::: Entries shown

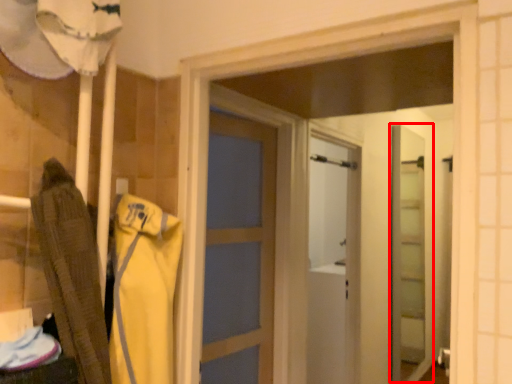
Question: Observing the image, what is the correct spatial positioning of screen door (annotated by the red box) in reference to clothing?

Choices:
 (A) left
 (B) right

Answer: (B)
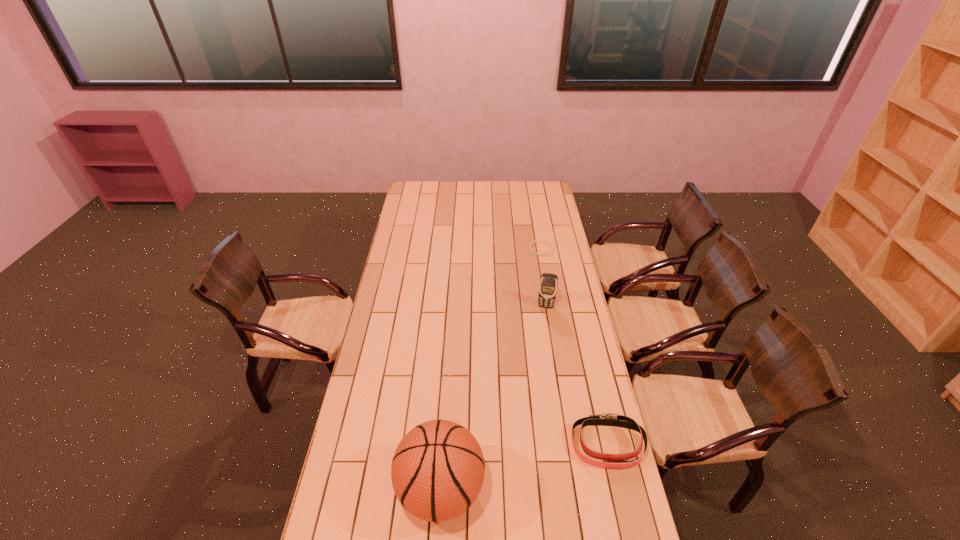
Identify the location of the leftmost object. The image size is (960, 540). (437, 472).

In order to click on basketball in this screenshot , I will do `click(437, 472)`.

Locate an element on the screen. dog collar is located at coordinates (606, 419).

Locate an element on the screen. the farthest object is located at coordinates (551, 245).

Find the location of `the shortest object`. the shortest object is located at coordinates (551, 245).

This screenshot has height=540, width=960. What are the coordinates of `the second farthest object` in the screenshot? It's located at (548, 285).

Where is `cellular telephone`? This screenshot has height=540, width=960. cellular telephone is located at coordinates (548, 285).

This screenshot has width=960, height=540. Identify the location of vacant area located 0.060m on the side where the inflation valve is located. (378, 490).

You are a GUI agent. You are given a task and a screenshot of the screen. Output one action in this format:
    pyautogui.click(x=<x>, y=<y>)
    Task: Click on the free space located on the side where the inflation valve is located
    This screenshot has height=540, width=960.
    Given the screenshot: What is the action you would take?
    pyautogui.click(x=350, y=490)

The image size is (960, 540). What are the coordinates of `free space located on the side where the inflation valve is located` in the screenshot? It's located at (366, 490).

::::::

→ **Goal of the exercise**: Copy every item above word for word, leaving out the pictures.

→ **Task solution**:
Question: Observing the image, what is the correct spatial positioning of screen door (annotated by the red box) in reference to clothing?

Choices:
 (A) left
 (B) right

Answer: (B)
Identify the location of the leftmost object. The image size is (960, 540). (437, 472).

In order to click on basketball in this screenshot , I will do `click(437, 472)`.

Locate an element on the screen. dog collar is located at coordinates (606, 419).

Locate an element on the screen. the farthest object is located at coordinates (551, 245).

Find the location of `the shortest object`. the shortest object is located at coordinates (551, 245).

This screenshot has height=540, width=960. What are the coordinates of `the second farthest object` in the screenshot? It's located at (548, 285).

Where is `cellular telephone`? This screenshot has height=540, width=960. cellular telephone is located at coordinates (548, 285).

This screenshot has width=960, height=540. Identify the location of vacant area located 0.060m on the side where the inflation valve is located. (378, 490).

You are a GUI agent. You are given a task and a screenshot of the screen. Output one action in this format:
    pyautogui.click(x=<x>, y=<y>)
    Task: Click on the free space located on the side where the inflation valve is located
    This screenshot has height=540, width=960.
    Given the screenshot: What is the action you would take?
    pyautogui.click(x=350, y=490)

The image size is (960, 540). What are the coordinates of `free space located on the side where the inflation valve is located` in the screenshot? It's located at (366, 490).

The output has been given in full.